Work order. The expected output is exactly the lines below, starting at the line with "BT pin RXD: A3 -> 11" and ending at the line with "STEPPER pin IN2: D7 -> A3", both included; no other line belongs in it.

Start of Data to examine

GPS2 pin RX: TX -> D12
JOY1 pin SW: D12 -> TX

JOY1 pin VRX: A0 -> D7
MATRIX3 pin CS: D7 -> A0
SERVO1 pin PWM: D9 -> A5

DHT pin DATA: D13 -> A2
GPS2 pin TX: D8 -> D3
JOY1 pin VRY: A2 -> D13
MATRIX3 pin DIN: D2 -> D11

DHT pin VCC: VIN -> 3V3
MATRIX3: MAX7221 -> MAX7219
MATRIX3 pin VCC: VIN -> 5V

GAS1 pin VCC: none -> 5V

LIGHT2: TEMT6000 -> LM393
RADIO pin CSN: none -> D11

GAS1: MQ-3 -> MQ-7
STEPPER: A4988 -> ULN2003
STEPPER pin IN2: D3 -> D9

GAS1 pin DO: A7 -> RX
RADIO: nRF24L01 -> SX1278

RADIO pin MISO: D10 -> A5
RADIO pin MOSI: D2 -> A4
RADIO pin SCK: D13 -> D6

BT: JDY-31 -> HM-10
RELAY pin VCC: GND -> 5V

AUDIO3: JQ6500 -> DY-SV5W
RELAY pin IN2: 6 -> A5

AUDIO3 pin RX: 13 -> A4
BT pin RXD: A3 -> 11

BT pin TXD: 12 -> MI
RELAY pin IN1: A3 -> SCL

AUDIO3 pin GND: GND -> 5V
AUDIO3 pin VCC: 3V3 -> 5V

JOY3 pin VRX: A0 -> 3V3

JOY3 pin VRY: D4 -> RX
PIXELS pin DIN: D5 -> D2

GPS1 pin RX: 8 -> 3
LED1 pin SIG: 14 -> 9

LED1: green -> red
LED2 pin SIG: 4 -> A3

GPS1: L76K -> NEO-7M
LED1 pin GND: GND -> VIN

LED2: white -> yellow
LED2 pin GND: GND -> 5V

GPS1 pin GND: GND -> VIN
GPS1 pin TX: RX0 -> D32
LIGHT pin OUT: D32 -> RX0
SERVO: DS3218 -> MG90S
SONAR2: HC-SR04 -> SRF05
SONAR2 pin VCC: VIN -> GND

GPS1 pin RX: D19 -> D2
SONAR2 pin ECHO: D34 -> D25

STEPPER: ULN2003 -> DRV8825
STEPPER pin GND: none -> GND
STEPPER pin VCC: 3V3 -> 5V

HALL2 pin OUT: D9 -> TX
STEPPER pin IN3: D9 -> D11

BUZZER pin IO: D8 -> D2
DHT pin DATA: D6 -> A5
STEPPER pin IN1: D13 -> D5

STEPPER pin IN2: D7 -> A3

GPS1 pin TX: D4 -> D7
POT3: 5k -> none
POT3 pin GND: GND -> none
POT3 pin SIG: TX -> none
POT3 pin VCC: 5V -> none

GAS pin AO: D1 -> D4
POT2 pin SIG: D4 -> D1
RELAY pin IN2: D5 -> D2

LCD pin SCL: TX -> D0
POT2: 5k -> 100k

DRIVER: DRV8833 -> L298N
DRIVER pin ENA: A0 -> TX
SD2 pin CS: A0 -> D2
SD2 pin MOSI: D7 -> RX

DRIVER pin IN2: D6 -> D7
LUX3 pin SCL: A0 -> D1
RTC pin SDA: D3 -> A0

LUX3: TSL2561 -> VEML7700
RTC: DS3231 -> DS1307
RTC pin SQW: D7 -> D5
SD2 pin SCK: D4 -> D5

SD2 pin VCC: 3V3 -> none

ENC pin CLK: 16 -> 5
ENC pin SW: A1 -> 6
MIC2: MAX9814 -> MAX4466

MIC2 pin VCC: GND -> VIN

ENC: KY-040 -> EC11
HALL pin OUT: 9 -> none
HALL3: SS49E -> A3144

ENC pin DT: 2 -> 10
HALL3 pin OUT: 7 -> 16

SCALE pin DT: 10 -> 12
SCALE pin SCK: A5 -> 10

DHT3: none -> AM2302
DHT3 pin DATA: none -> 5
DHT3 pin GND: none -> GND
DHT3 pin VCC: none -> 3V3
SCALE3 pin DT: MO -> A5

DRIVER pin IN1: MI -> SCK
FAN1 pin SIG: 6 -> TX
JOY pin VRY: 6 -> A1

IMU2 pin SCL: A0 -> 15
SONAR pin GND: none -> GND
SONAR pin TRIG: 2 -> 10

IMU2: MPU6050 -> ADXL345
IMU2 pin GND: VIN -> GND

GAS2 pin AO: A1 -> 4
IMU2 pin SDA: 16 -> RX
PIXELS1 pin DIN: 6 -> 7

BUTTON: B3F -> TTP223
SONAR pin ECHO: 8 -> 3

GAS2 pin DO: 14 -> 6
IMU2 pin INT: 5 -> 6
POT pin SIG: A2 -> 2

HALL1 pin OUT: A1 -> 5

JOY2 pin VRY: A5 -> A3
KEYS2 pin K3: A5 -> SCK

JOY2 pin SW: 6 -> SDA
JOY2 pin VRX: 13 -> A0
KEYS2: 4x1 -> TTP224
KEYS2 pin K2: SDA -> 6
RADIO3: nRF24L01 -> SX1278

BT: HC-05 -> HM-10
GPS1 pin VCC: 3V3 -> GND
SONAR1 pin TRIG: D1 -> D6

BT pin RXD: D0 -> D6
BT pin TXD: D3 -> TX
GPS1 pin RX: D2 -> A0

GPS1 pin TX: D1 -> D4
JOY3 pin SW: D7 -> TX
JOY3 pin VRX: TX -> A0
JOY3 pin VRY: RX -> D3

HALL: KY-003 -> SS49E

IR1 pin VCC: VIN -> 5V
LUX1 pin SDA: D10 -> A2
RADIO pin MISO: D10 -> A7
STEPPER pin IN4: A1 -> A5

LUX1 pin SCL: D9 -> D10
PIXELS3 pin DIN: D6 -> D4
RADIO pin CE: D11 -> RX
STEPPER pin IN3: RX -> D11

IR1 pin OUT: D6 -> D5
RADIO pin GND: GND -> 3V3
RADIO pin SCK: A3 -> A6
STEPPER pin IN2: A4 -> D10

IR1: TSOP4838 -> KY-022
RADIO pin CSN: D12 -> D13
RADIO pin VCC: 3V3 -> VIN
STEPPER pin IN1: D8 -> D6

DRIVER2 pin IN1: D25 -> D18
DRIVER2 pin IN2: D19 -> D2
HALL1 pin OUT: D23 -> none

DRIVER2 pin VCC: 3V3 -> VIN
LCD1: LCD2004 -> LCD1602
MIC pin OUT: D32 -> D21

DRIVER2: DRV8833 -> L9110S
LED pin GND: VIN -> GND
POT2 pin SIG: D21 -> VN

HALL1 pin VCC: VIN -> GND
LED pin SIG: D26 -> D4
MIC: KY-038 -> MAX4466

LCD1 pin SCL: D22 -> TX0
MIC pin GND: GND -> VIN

End of Data to examine

Task result.
BT pin RXD: A3 -> 11

BT pin TXD: 12 -> MI
RELAY pin IN1: A3 -> SCL

AUDIO3 pin GND: GND -> 5V
AUDIO3 pin VCC: 3V3 -> 5V

JOY3 pin VRX: A0 -> 3V3

JOY3 pin VRY: D4 -> RX
PIXELS pin DIN: D5 -> D2

GPS1 pin RX: 8 -> 3
LED1 pin SIG: 14 -> 9

LED1: green -> red
LED2 pin SIG: 4 -> A3

GPS1: L76K -> NEO-7M
LED1 pin GND: GND -> VIN

LED2: white -> yellow
LED2 pin GND: GND -> 5V

GPS1 pin GND: GND -> VIN
GPS1 pin TX: RX0 -> D32
LIGHT pin OUT: D32 -> RX0
SERVO: DS3218 -> MG90S
SONAR2: HC-SR04 -> SRF05
SONAR2 pin VCC: VIN -> GND

GPS1 pin RX: D19 -> D2
SONAR2 pin ECHO: D34 -> D25

STEPPER: ULN2003 -> DRV8825
STEPPER pin GND: none -> GND
STEPPER pin VCC: 3V3 -> 5V

HALL2 pin OUT: D9 -> TX
STEPPER pin IN3: D9 -> D11

BUZZER pin IO: D8 -> D2
DHT pin DATA: D6 -> A5
STEPPER pin IN1: D13 -> D5

STEPPER pin IN2: D7 -> A3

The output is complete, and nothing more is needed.